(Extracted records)
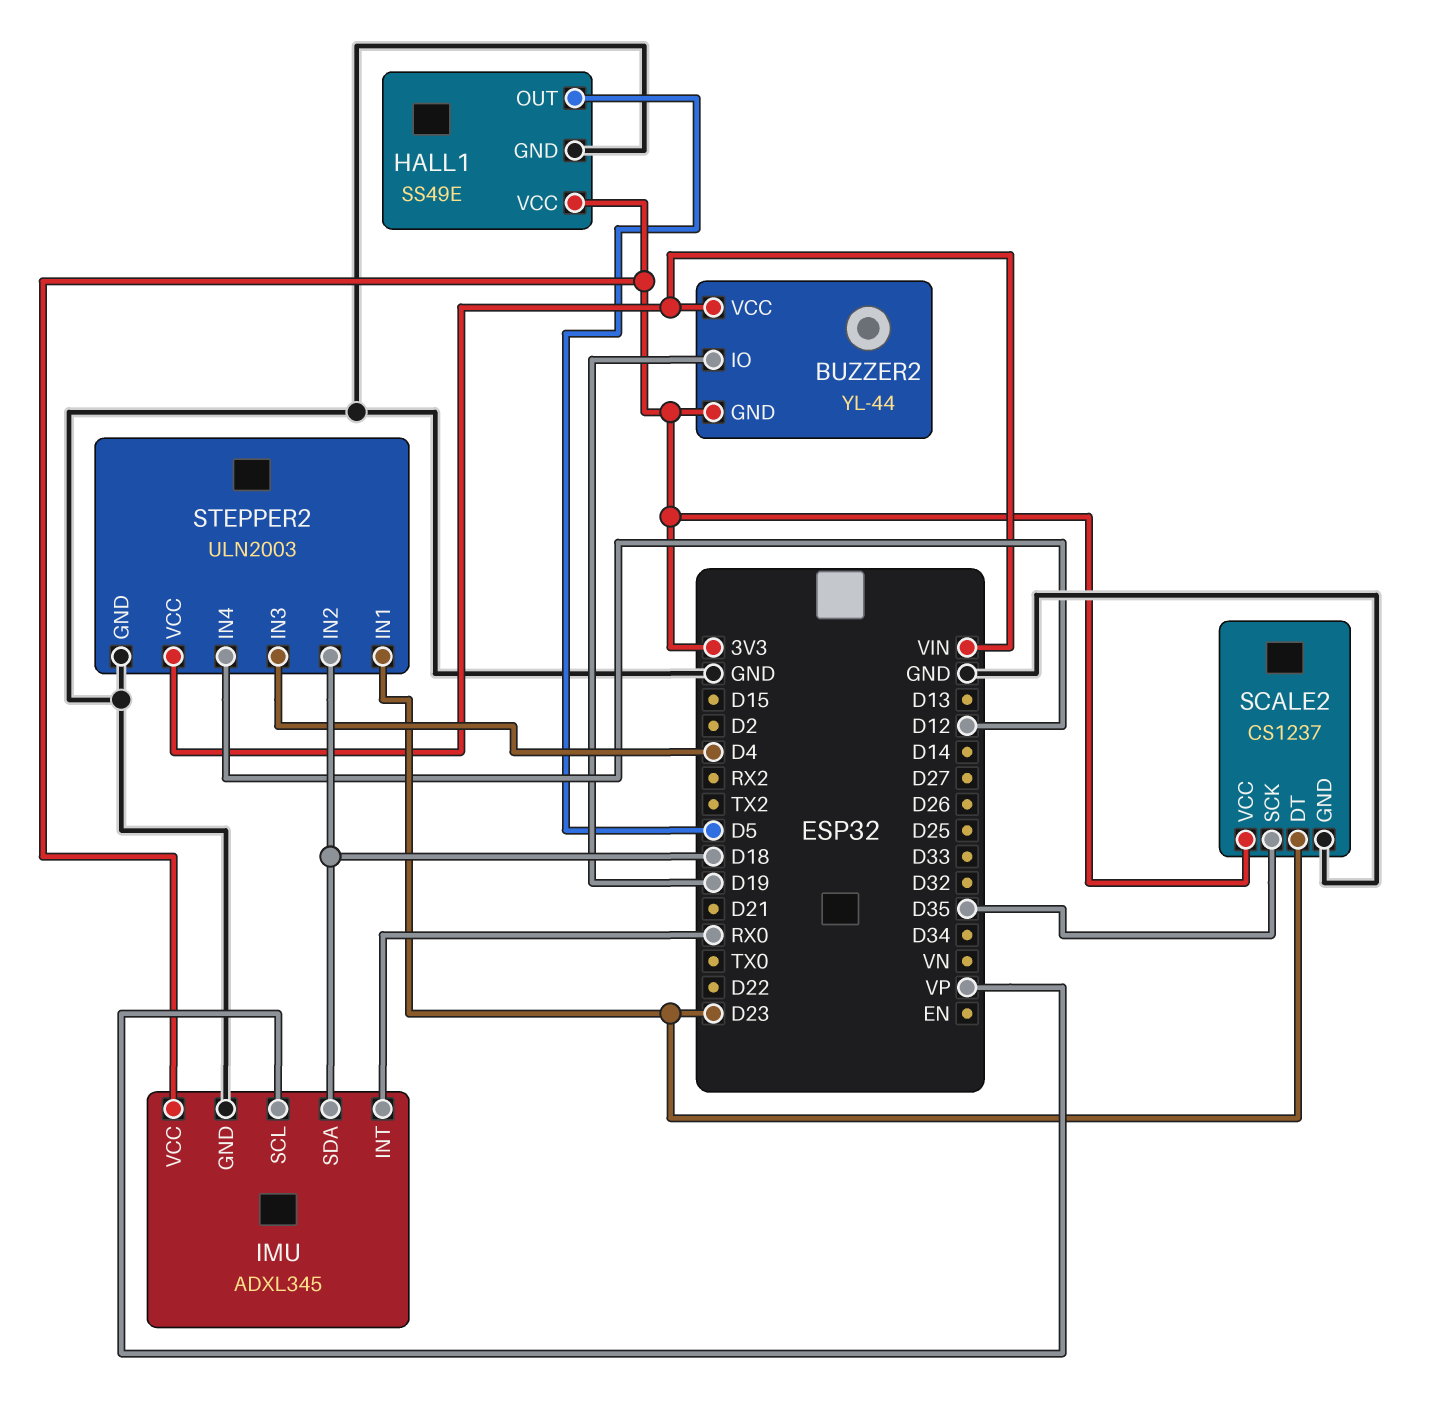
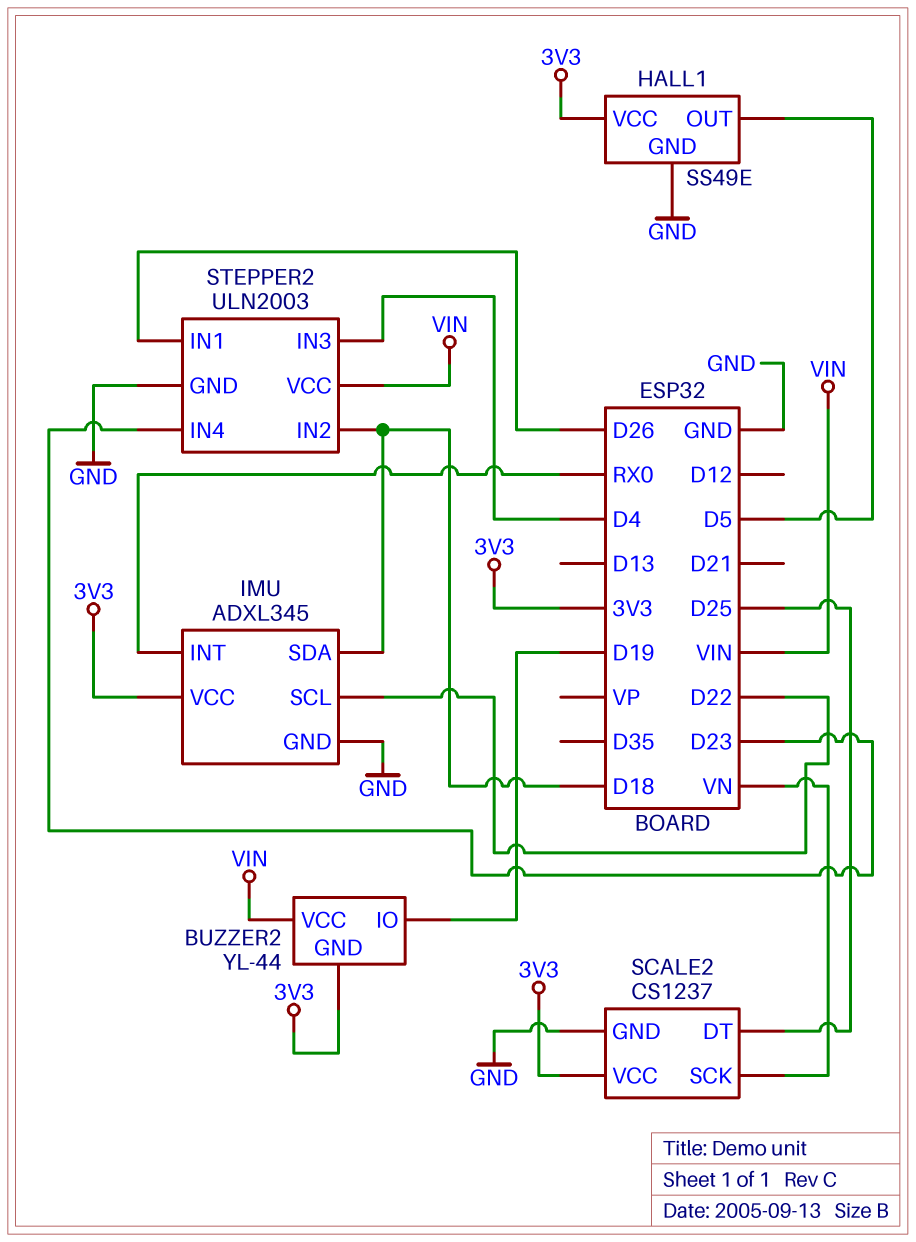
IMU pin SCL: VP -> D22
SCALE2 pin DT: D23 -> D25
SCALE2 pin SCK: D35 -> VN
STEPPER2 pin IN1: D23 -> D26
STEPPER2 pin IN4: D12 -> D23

◆ **WHAT YOU HAVE TO DO**
Repeat each entry above word for word, leaving every picture out.

◆ **SOLUTION TO THE EXERCISE**
IMU pin SCL: VP -> D22
SCALE2 pin DT: D23 -> D25
SCALE2 pin SCK: D35 -> VN
STEPPER2 pin IN1: D23 -> D26
STEPPER2 pin IN4: D12 -> D23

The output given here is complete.